- **DATA TO USE**:
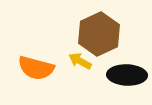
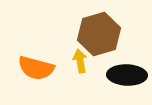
brown hexagon: rotated 9 degrees clockwise
yellow arrow: rotated 50 degrees clockwise
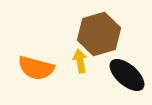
black ellipse: rotated 39 degrees clockwise
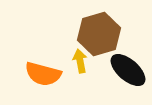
orange semicircle: moved 7 px right, 6 px down
black ellipse: moved 1 px right, 5 px up
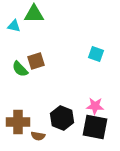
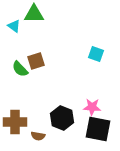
cyan triangle: rotated 24 degrees clockwise
pink star: moved 3 px left, 1 px down
brown cross: moved 3 px left
black square: moved 3 px right, 2 px down
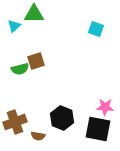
cyan triangle: rotated 40 degrees clockwise
cyan square: moved 25 px up
green semicircle: rotated 60 degrees counterclockwise
pink star: moved 13 px right
brown cross: rotated 20 degrees counterclockwise
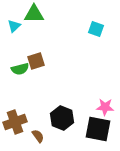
brown semicircle: rotated 136 degrees counterclockwise
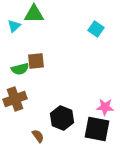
cyan square: rotated 14 degrees clockwise
brown square: rotated 12 degrees clockwise
brown cross: moved 23 px up
black square: moved 1 px left
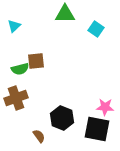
green triangle: moved 31 px right
brown cross: moved 1 px right, 1 px up
brown semicircle: moved 1 px right
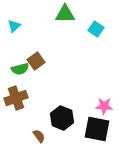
brown square: rotated 30 degrees counterclockwise
pink star: moved 1 px left, 1 px up
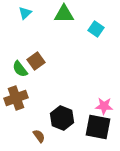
green triangle: moved 1 px left
cyan triangle: moved 11 px right, 13 px up
green semicircle: rotated 66 degrees clockwise
black square: moved 1 px right, 2 px up
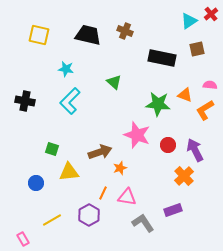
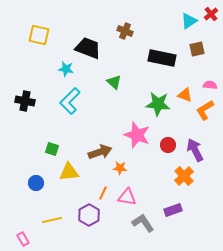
black trapezoid: moved 13 px down; rotated 8 degrees clockwise
orange star: rotated 24 degrees clockwise
yellow line: rotated 18 degrees clockwise
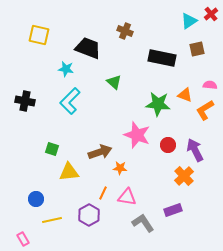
blue circle: moved 16 px down
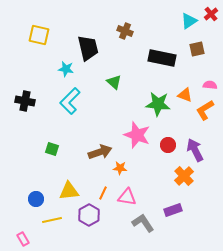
black trapezoid: rotated 56 degrees clockwise
yellow triangle: moved 19 px down
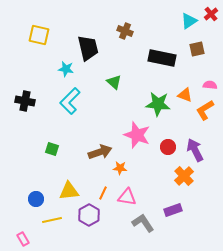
red circle: moved 2 px down
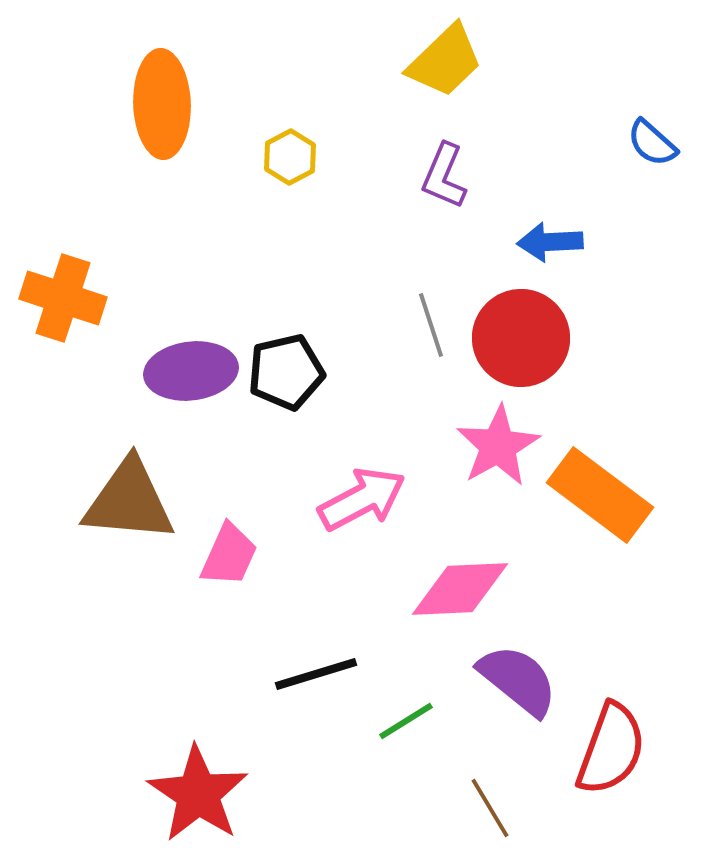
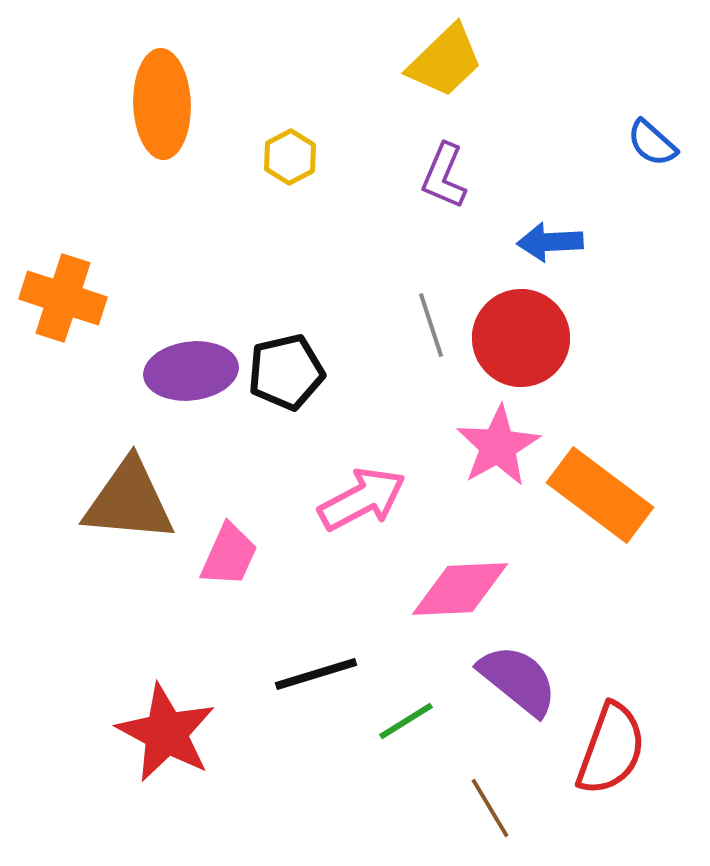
red star: moved 32 px left, 61 px up; rotated 6 degrees counterclockwise
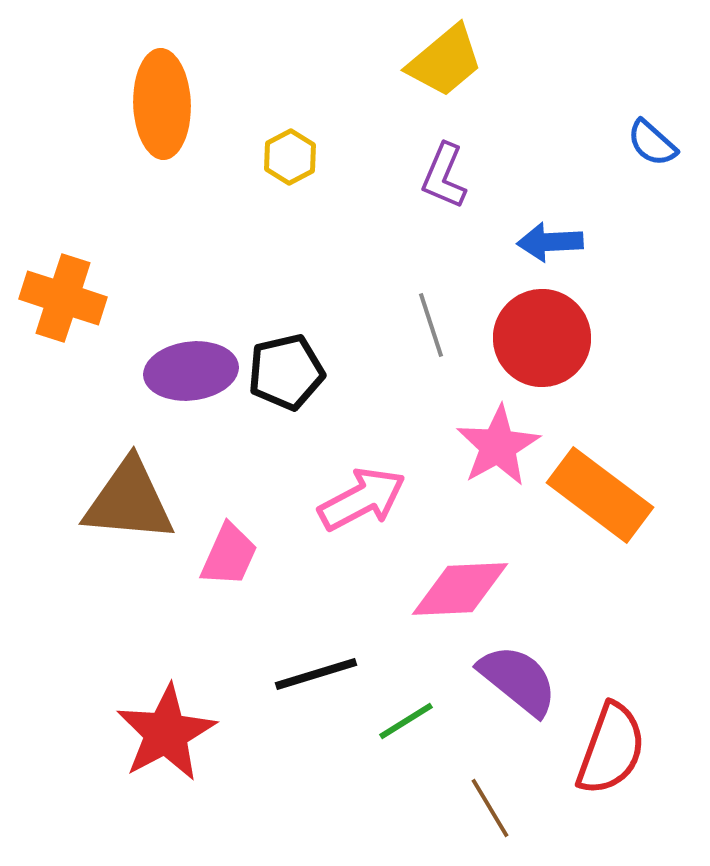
yellow trapezoid: rotated 4 degrees clockwise
red circle: moved 21 px right
red star: rotated 16 degrees clockwise
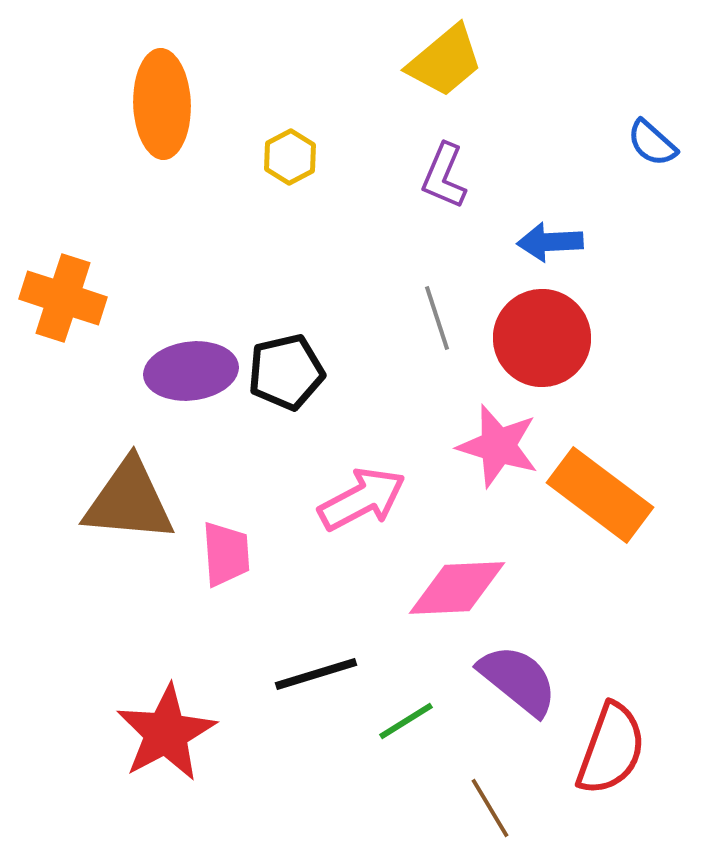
gray line: moved 6 px right, 7 px up
pink star: rotated 26 degrees counterclockwise
pink trapezoid: moved 3 px left, 1 px up; rotated 28 degrees counterclockwise
pink diamond: moved 3 px left, 1 px up
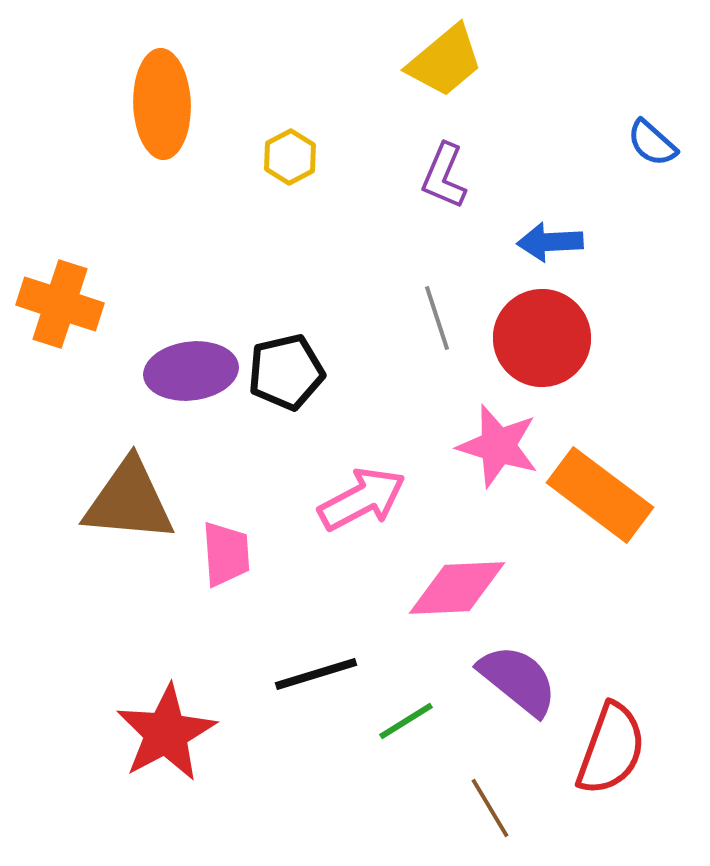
orange cross: moved 3 px left, 6 px down
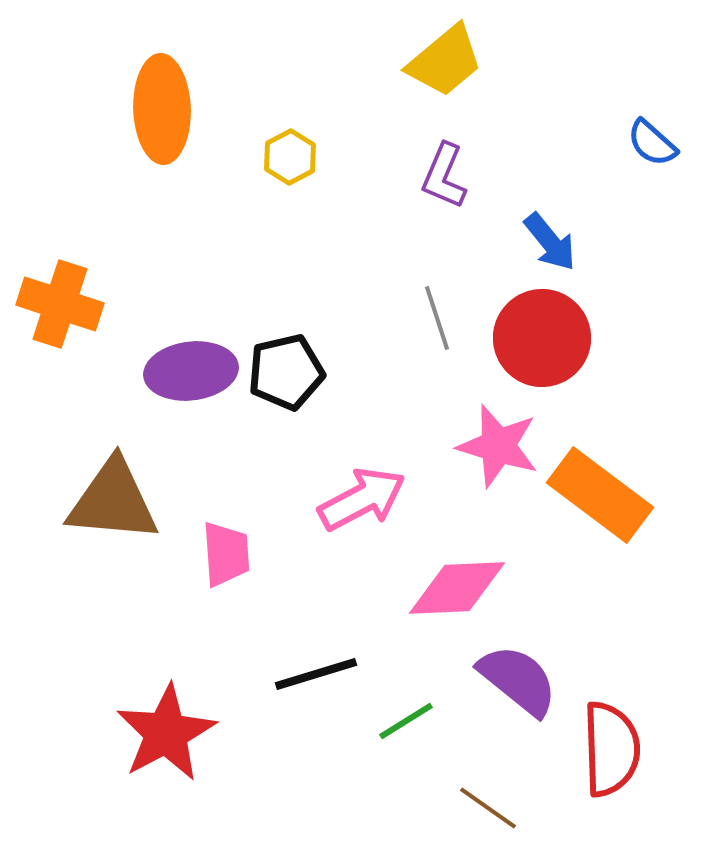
orange ellipse: moved 5 px down
blue arrow: rotated 126 degrees counterclockwise
brown triangle: moved 16 px left
red semicircle: rotated 22 degrees counterclockwise
brown line: moved 2 px left; rotated 24 degrees counterclockwise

- **CHALLENGE**: Reproduce every line of the items above word for word, leaving out the pictures.

- **TASK SOLUTION**:
brown hexagon: rotated 9 degrees clockwise
yellow arrow: rotated 50 degrees clockwise
black ellipse: rotated 39 degrees clockwise
orange semicircle: moved 7 px right, 6 px down
black ellipse: moved 1 px right, 5 px up
cyan triangle: rotated 24 degrees clockwise
pink star: moved 3 px left, 1 px down
brown cross: moved 3 px left
black square: moved 3 px right, 2 px down
cyan triangle: rotated 40 degrees clockwise
cyan square: moved 25 px up
green semicircle: rotated 60 degrees counterclockwise
pink star: moved 13 px right
brown cross: rotated 20 degrees counterclockwise
brown semicircle: rotated 136 degrees counterclockwise
cyan square: rotated 14 degrees clockwise
brown square: rotated 12 degrees clockwise
brown cross: moved 23 px up
black square: moved 1 px left
green triangle: moved 31 px right
brown cross: moved 1 px right, 1 px up
brown semicircle: moved 1 px right
brown square: rotated 30 degrees counterclockwise
pink star: moved 1 px left, 1 px up
green triangle: moved 1 px left
cyan triangle: moved 11 px right, 13 px up
green semicircle: rotated 66 degrees clockwise
black square: moved 1 px right, 2 px up
black trapezoid: moved 13 px down; rotated 8 degrees clockwise
orange star: rotated 24 degrees clockwise
yellow line: rotated 18 degrees clockwise
blue circle: moved 16 px down
black trapezoid: rotated 56 degrees clockwise
yellow triangle: moved 19 px down
red circle: moved 2 px down
red star: moved 32 px left, 61 px up; rotated 6 degrees counterclockwise
yellow trapezoid: rotated 4 degrees clockwise
red circle: moved 21 px right
red star: rotated 16 degrees clockwise
gray line: moved 6 px right, 7 px up
pink star: rotated 26 degrees counterclockwise
pink trapezoid: moved 3 px left, 1 px up; rotated 28 degrees counterclockwise
pink diamond: moved 3 px left, 1 px up
orange cross: moved 3 px left, 6 px down
orange ellipse: moved 5 px down
blue arrow: rotated 126 degrees counterclockwise
brown triangle: moved 16 px left
red semicircle: rotated 22 degrees counterclockwise
brown line: moved 2 px left; rotated 24 degrees counterclockwise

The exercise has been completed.